_Task goal_
Lay out the material below as a Markdown table with two columns, Step and Change, giving each line its own numbered row and skipping any blank lines. Leave the picture markers out of the table.

===== Dataset excerpts

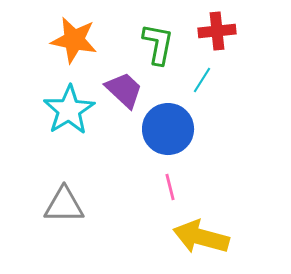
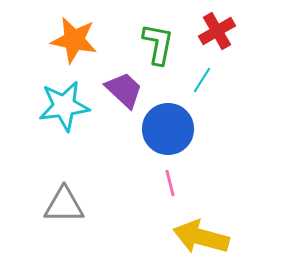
red cross: rotated 24 degrees counterclockwise
cyan star: moved 5 px left, 4 px up; rotated 24 degrees clockwise
pink line: moved 4 px up
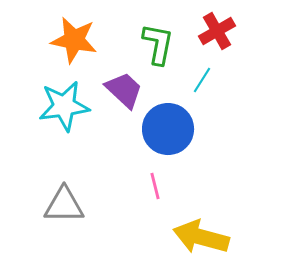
pink line: moved 15 px left, 3 px down
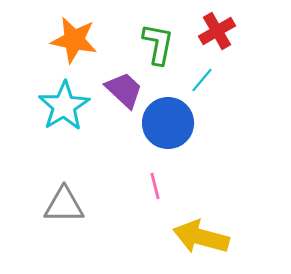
cyan line: rotated 8 degrees clockwise
cyan star: rotated 24 degrees counterclockwise
blue circle: moved 6 px up
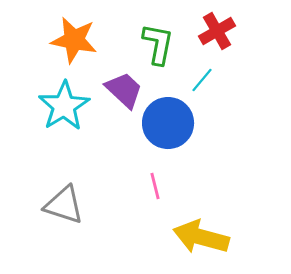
gray triangle: rotated 18 degrees clockwise
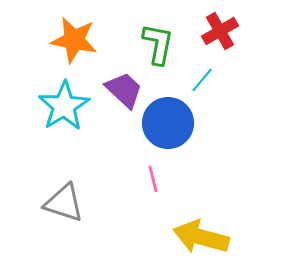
red cross: moved 3 px right
pink line: moved 2 px left, 7 px up
gray triangle: moved 2 px up
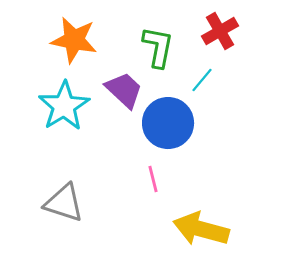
green L-shape: moved 3 px down
yellow arrow: moved 8 px up
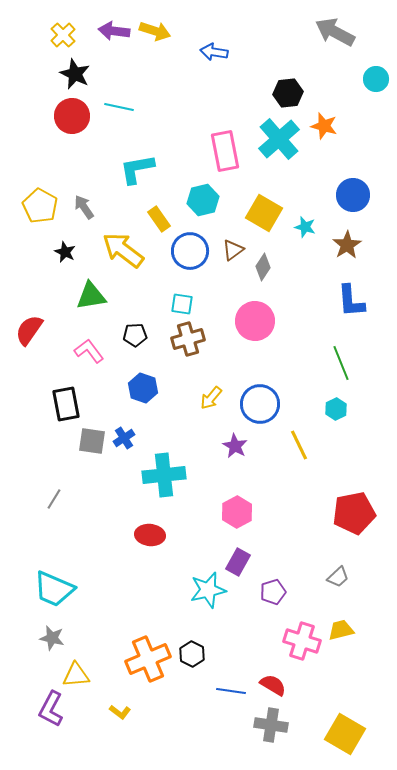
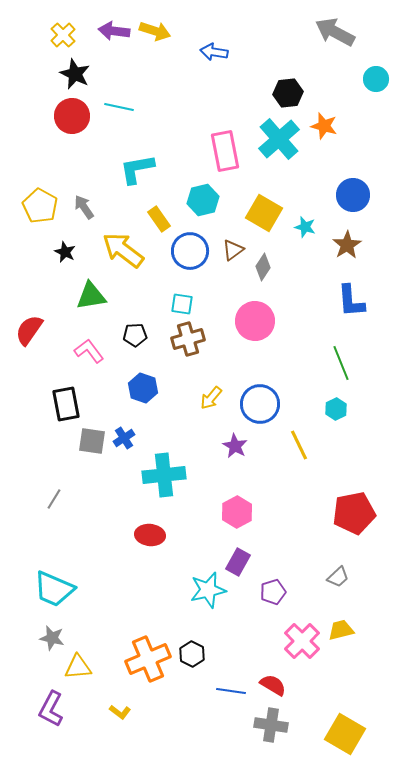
pink cross at (302, 641): rotated 27 degrees clockwise
yellow triangle at (76, 675): moved 2 px right, 8 px up
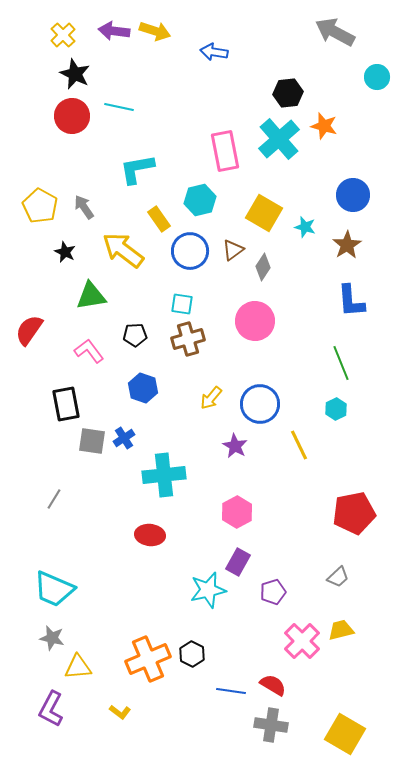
cyan circle at (376, 79): moved 1 px right, 2 px up
cyan hexagon at (203, 200): moved 3 px left
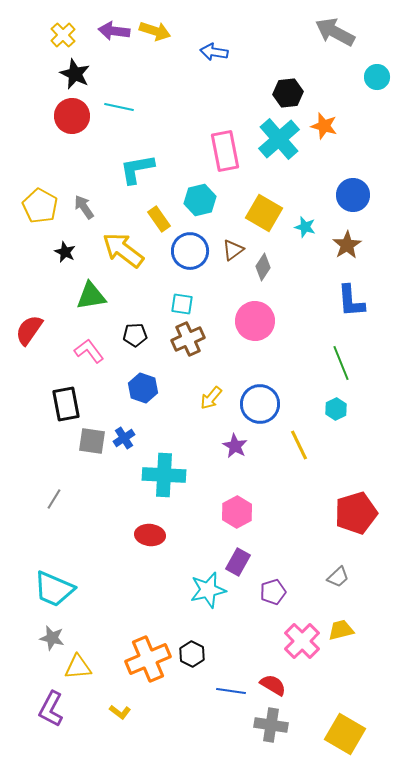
brown cross at (188, 339): rotated 8 degrees counterclockwise
cyan cross at (164, 475): rotated 9 degrees clockwise
red pentagon at (354, 513): moved 2 px right; rotated 6 degrees counterclockwise
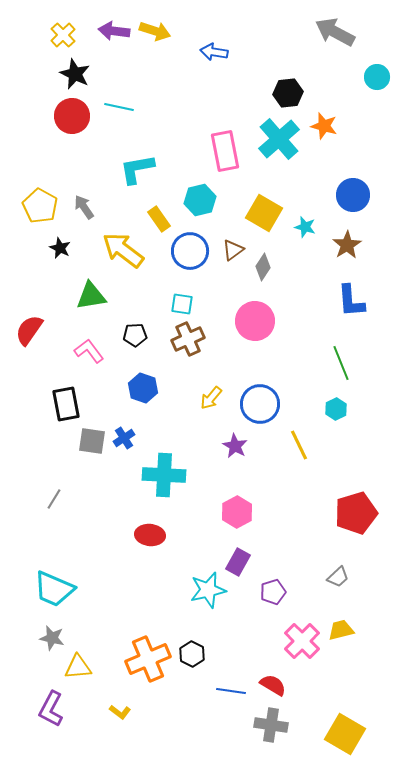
black star at (65, 252): moved 5 px left, 4 px up
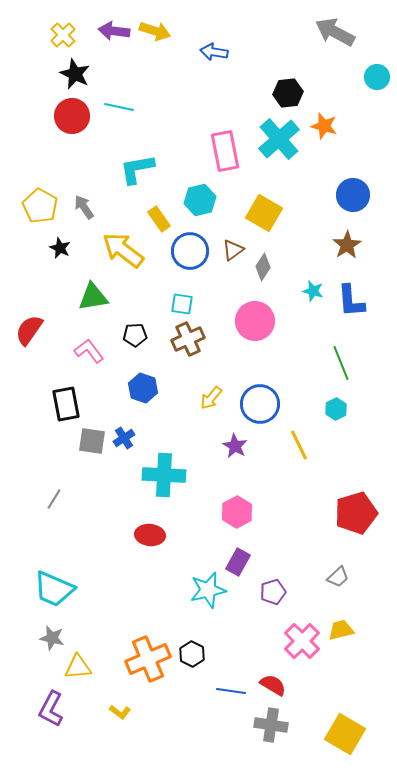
cyan star at (305, 227): moved 8 px right, 64 px down
green triangle at (91, 296): moved 2 px right, 1 px down
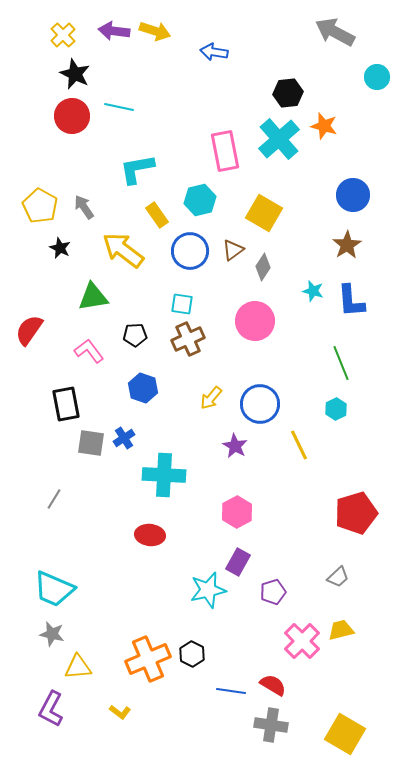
yellow rectangle at (159, 219): moved 2 px left, 4 px up
gray square at (92, 441): moved 1 px left, 2 px down
gray star at (52, 638): moved 4 px up
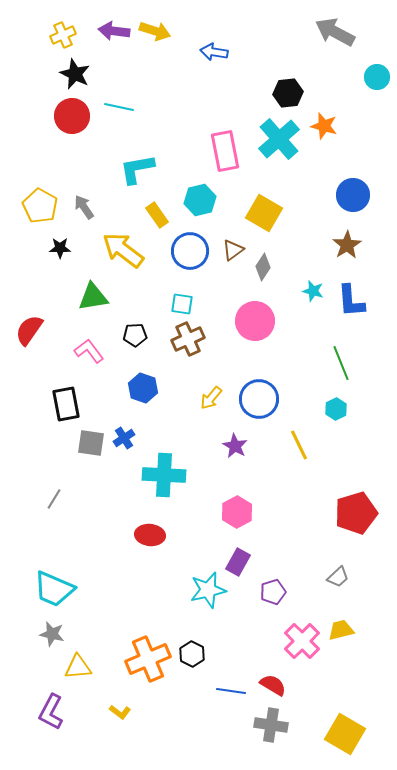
yellow cross at (63, 35): rotated 20 degrees clockwise
black star at (60, 248): rotated 25 degrees counterclockwise
blue circle at (260, 404): moved 1 px left, 5 px up
purple L-shape at (51, 709): moved 3 px down
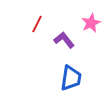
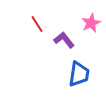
red line: rotated 60 degrees counterclockwise
blue trapezoid: moved 8 px right, 4 px up
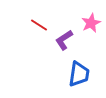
red line: moved 2 px right, 1 px down; rotated 24 degrees counterclockwise
purple L-shape: rotated 85 degrees counterclockwise
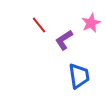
red line: rotated 18 degrees clockwise
blue trapezoid: moved 2 px down; rotated 16 degrees counterclockwise
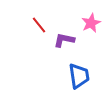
purple L-shape: rotated 45 degrees clockwise
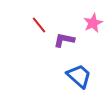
pink star: moved 2 px right
blue trapezoid: rotated 40 degrees counterclockwise
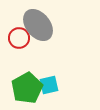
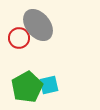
green pentagon: moved 1 px up
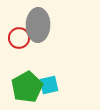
gray ellipse: rotated 40 degrees clockwise
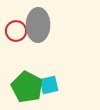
red circle: moved 3 px left, 7 px up
green pentagon: rotated 16 degrees counterclockwise
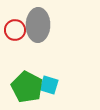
red circle: moved 1 px left, 1 px up
cyan square: rotated 30 degrees clockwise
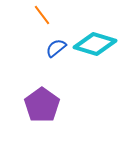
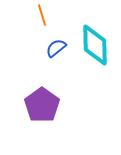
orange line: rotated 20 degrees clockwise
cyan diamond: moved 1 px down; rotated 72 degrees clockwise
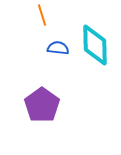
blue semicircle: moved 2 px right; rotated 45 degrees clockwise
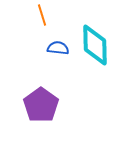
purple pentagon: moved 1 px left
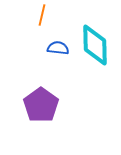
orange line: rotated 30 degrees clockwise
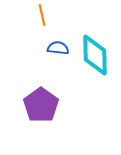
orange line: rotated 25 degrees counterclockwise
cyan diamond: moved 10 px down
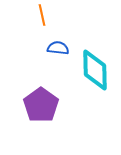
cyan diamond: moved 15 px down
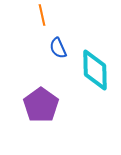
blue semicircle: rotated 120 degrees counterclockwise
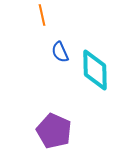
blue semicircle: moved 2 px right, 4 px down
purple pentagon: moved 13 px right, 26 px down; rotated 12 degrees counterclockwise
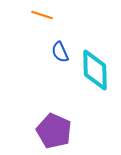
orange line: rotated 60 degrees counterclockwise
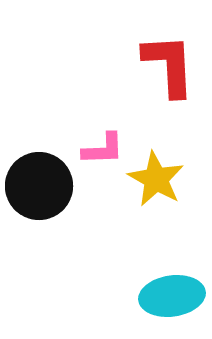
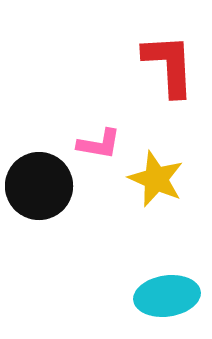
pink L-shape: moved 4 px left, 5 px up; rotated 12 degrees clockwise
yellow star: rotated 6 degrees counterclockwise
cyan ellipse: moved 5 px left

==========

_Completed exercise_
| Step | Change |
|---|---|
| 1 | red cross: rotated 24 degrees counterclockwise |
| 2 | cyan star: moved 5 px left, 4 px up; rotated 24 degrees clockwise |
| 3 | pink line: moved 4 px up |
| 4 | pink line: moved 15 px left, 3 px down |
| 5 | cyan line: rotated 8 degrees clockwise |
| 6 | cyan star: rotated 24 degrees counterclockwise |
| 7 | blue circle: moved 6 px up |
| 8 | gray triangle: rotated 18 degrees clockwise |
| 9 | red cross: moved 3 px right |
| 10 | pink line: moved 2 px left, 7 px up |
| 11 | gray triangle: moved 2 px up |
| 12 | green L-shape: moved 3 px down |
| 13 | yellow arrow: moved 8 px up |
| 14 | pink cross at (302, 641): rotated 27 degrees clockwise |
| 15 | yellow triangle at (76, 675): moved 2 px right, 8 px up |
| 16 | cyan circle at (376, 79): moved 1 px right, 2 px up |
| 17 | cyan hexagon at (203, 200): moved 3 px left |
| 18 | brown cross at (188, 339): rotated 8 degrees counterclockwise |
| 19 | cyan cross at (164, 475): rotated 9 degrees clockwise |
| 20 | red pentagon at (354, 513): moved 2 px right; rotated 6 degrees counterclockwise |
| 21 | black star at (65, 252): moved 5 px left, 4 px up |
| 22 | cyan star at (305, 227): moved 8 px right, 64 px down |
| 23 | green triangle at (91, 296): moved 2 px right, 1 px down |
| 24 | yellow rectangle at (159, 219): moved 2 px left, 4 px up |
| 25 | gray square at (92, 441): moved 1 px left, 2 px down |
| 26 | gray star at (52, 638): moved 4 px up |
| 27 | yellow cross at (63, 35): rotated 20 degrees clockwise |
| 28 | black star at (60, 248): rotated 25 degrees counterclockwise |
| 29 | blue circle at (260, 404): moved 1 px left, 5 px up |
| 30 | purple L-shape at (51, 709): moved 3 px down |
| 31 | red line: rotated 60 degrees counterclockwise |
| 32 | blue trapezoid: moved 8 px right, 4 px up |
| 33 | red line: moved 2 px right, 1 px down; rotated 24 degrees counterclockwise |
| 34 | purple L-shape: rotated 85 degrees counterclockwise |
| 35 | red line: rotated 18 degrees clockwise |
| 36 | blue trapezoid: moved 2 px down; rotated 16 degrees counterclockwise |
| 37 | purple L-shape: rotated 45 degrees clockwise |
| 38 | pink star: moved 2 px right |
| 39 | blue trapezoid: rotated 40 degrees counterclockwise |
| 40 | green pentagon: moved 1 px up |
| 41 | gray ellipse: rotated 40 degrees clockwise |
| 42 | red circle: moved 3 px left, 7 px up |
| 43 | green pentagon: rotated 16 degrees counterclockwise |
| 44 | red circle: moved 1 px left, 1 px up |
| 45 | cyan square: rotated 30 degrees clockwise |
| 46 | orange line: rotated 20 degrees clockwise |
| 47 | cyan diamond: moved 1 px down; rotated 72 degrees clockwise |
| 48 | blue semicircle: moved 2 px right; rotated 45 degrees clockwise |
| 49 | purple pentagon: moved 1 px left |
| 50 | orange line: rotated 30 degrees clockwise |
| 51 | orange line: rotated 25 degrees counterclockwise |
| 52 | cyan diamond: moved 10 px down |
| 53 | cyan diamond: moved 15 px down |
| 54 | blue semicircle: rotated 120 degrees counterclockwise |
| 55 | blue semicircle: moved 2 px right, 4 px down |
| 56 | purple pentagon: moved 13 px right, 26 px down; rotated 12 degrees counterclockwise |
| 57 | orange line: rotated 60 degrees counterclockwise |
| 58 | pink L-shape: moved 4 px left, 5 px up; rotated 12 degrees clockwise |
| 59 | yellow star: rotated 6 degrees counterclockwise |
| 60 | cyan ellipse: moved 5 px left |